Recorded data
____________

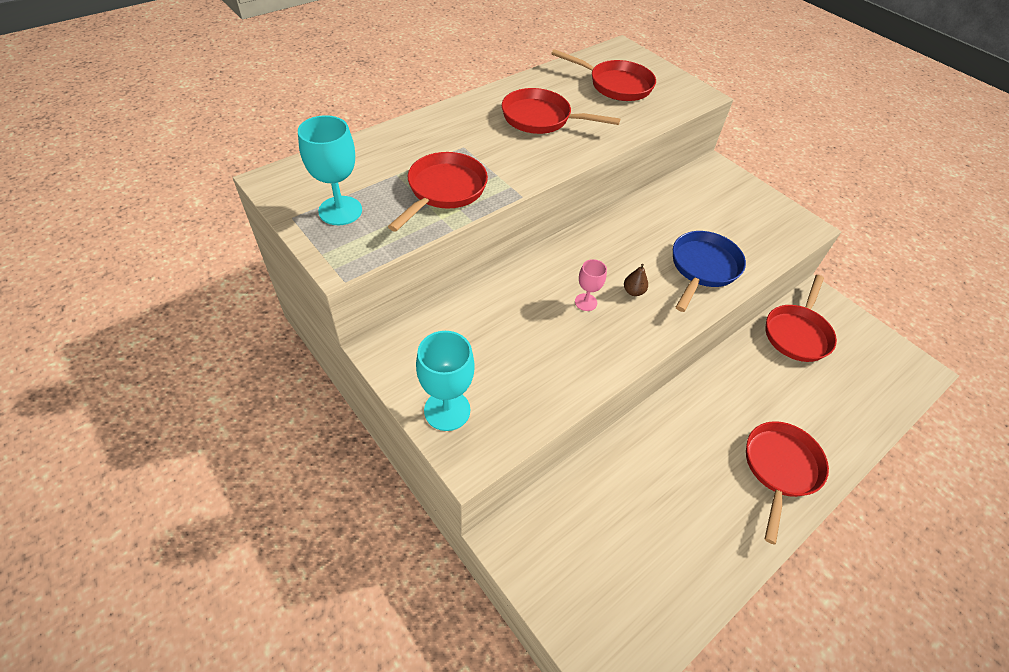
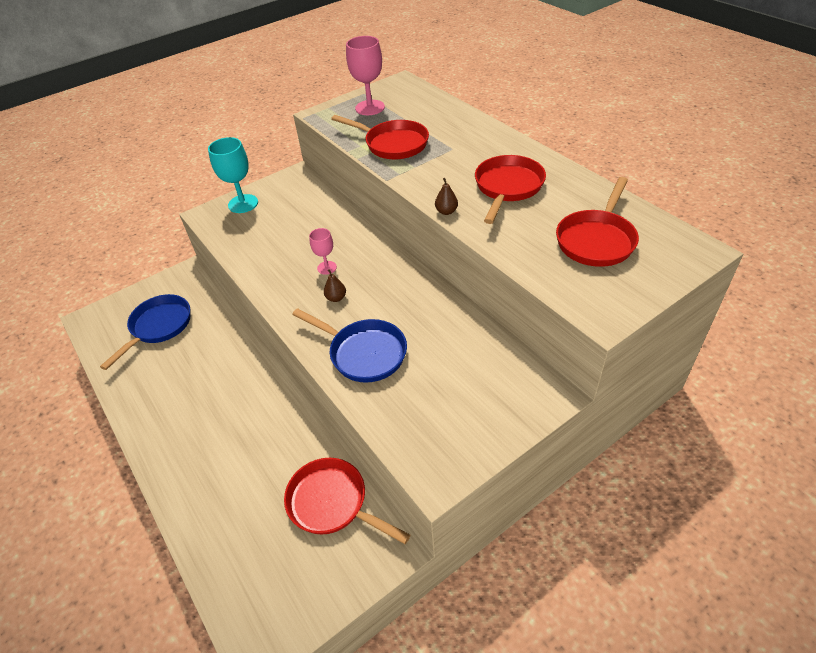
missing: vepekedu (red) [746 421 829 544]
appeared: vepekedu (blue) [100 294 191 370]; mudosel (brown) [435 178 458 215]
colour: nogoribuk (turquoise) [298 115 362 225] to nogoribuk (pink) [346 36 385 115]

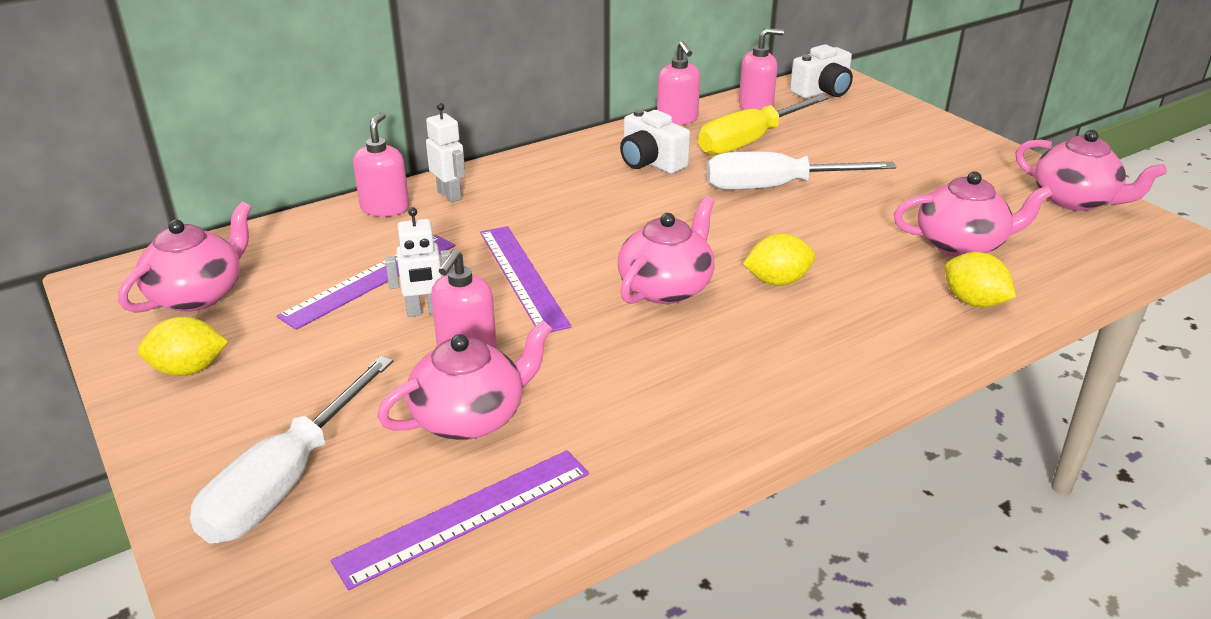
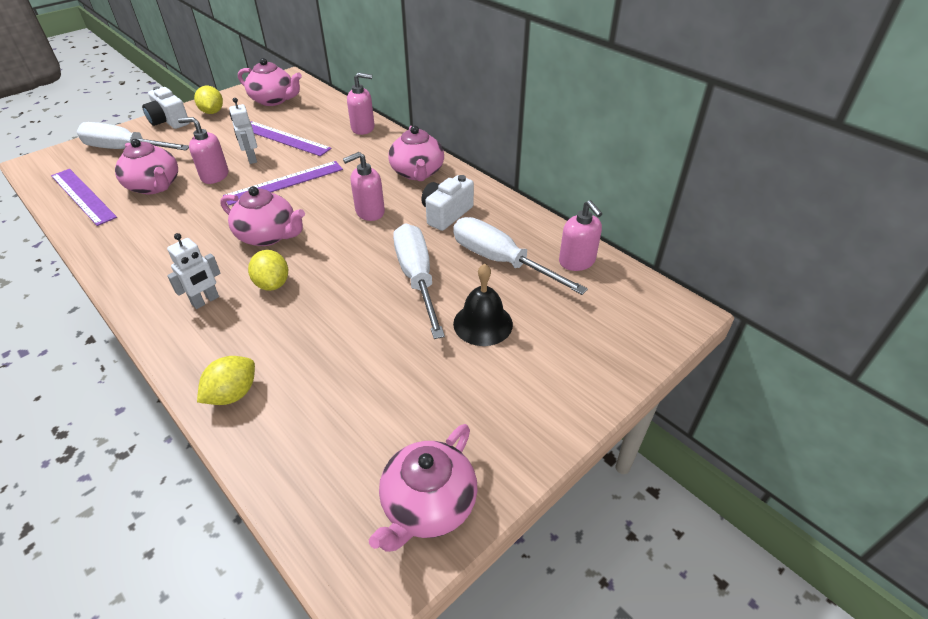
appeared: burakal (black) [453 264 513 346]
relocated: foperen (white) [790 44 853 98] to [142 86 190 129];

____________

Nothing but the records themselves, exact and complete, should be returned; leave the pictures out.

» **Task result**
missing: vepekedu (red) [746 421 829 544]
appeared: vepekedu (blue) [100 294 191 370]; mudosel (brown) [435 178 458 215]
colour: nogoribuk (turquoise) [298 115 362 225] to nogoribuk (pink) [346 36 385 115]

appeared: burakal (black) [453 264 513 346]
relocated: foperen (white) [790 44 853 98] to [142 86 190 129];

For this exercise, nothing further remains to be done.